[Task requirements]: Using the records below, output the stretch that opens with the line containing "turquoise cube: 2 -> 3" and closes with the line containing "yellow apple: 5 -> 7", exactly and including both lines, with nothing more.
[Opening Supplied data section]
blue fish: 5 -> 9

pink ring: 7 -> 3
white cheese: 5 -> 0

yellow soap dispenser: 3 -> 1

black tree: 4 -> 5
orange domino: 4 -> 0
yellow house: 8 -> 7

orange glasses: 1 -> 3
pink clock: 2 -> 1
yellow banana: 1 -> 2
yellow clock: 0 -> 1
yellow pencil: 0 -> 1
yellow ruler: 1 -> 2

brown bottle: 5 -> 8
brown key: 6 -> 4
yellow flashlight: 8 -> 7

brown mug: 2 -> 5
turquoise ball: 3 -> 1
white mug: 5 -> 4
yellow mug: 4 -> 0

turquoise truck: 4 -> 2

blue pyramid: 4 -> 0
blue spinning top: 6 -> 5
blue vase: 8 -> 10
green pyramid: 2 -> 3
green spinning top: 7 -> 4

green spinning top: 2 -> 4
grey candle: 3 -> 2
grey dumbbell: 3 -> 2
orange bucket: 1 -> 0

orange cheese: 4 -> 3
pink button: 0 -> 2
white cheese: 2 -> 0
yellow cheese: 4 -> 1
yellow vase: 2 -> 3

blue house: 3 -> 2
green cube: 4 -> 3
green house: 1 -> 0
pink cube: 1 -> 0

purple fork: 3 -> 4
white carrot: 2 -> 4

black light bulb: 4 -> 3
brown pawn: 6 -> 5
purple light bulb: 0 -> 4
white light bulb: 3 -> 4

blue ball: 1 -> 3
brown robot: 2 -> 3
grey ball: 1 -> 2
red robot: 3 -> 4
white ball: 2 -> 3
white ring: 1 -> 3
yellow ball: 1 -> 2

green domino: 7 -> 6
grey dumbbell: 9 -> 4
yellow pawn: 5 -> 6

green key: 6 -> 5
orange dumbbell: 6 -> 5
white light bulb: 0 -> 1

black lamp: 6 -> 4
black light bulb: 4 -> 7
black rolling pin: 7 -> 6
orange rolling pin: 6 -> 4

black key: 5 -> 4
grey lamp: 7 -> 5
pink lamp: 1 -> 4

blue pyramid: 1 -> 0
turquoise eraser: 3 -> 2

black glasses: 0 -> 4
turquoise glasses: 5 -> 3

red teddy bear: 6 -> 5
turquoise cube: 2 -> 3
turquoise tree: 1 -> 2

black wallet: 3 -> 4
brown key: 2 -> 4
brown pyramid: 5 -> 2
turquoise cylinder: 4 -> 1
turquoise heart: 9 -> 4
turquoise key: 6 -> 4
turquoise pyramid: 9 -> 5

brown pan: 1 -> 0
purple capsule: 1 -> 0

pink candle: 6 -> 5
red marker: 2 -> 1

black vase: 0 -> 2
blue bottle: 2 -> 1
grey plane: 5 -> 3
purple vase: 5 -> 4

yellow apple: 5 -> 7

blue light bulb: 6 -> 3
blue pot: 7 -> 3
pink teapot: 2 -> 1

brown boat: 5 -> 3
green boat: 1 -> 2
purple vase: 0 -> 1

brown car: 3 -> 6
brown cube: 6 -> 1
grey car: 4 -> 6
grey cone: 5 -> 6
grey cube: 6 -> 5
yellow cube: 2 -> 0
[Closing Supplied data section]
[Solution]:
turquoise cube: 2 -> 3
turquoise tree: 1 -> 2

black wallet: 3 -> 4
brown key: 2 -> 4
brown pyramid: 5 -> 2
turquoise cylinder: 4 -> 1
turquoise heart: 9 -> 4
turquoise key: 6 -> 4
turquoise pyramid: 9 -> 5

brown pan: 1 -> 0
purple capsule: 1 -> 0

pink candle: 6 -> 5
red marker: 2 -> 1

black vase: 0 -> 2
blue bottle: 2 -> 1
grey plane: 5 -> 3
purple vase: 5 -> 4

yellow apple: 5 -> 7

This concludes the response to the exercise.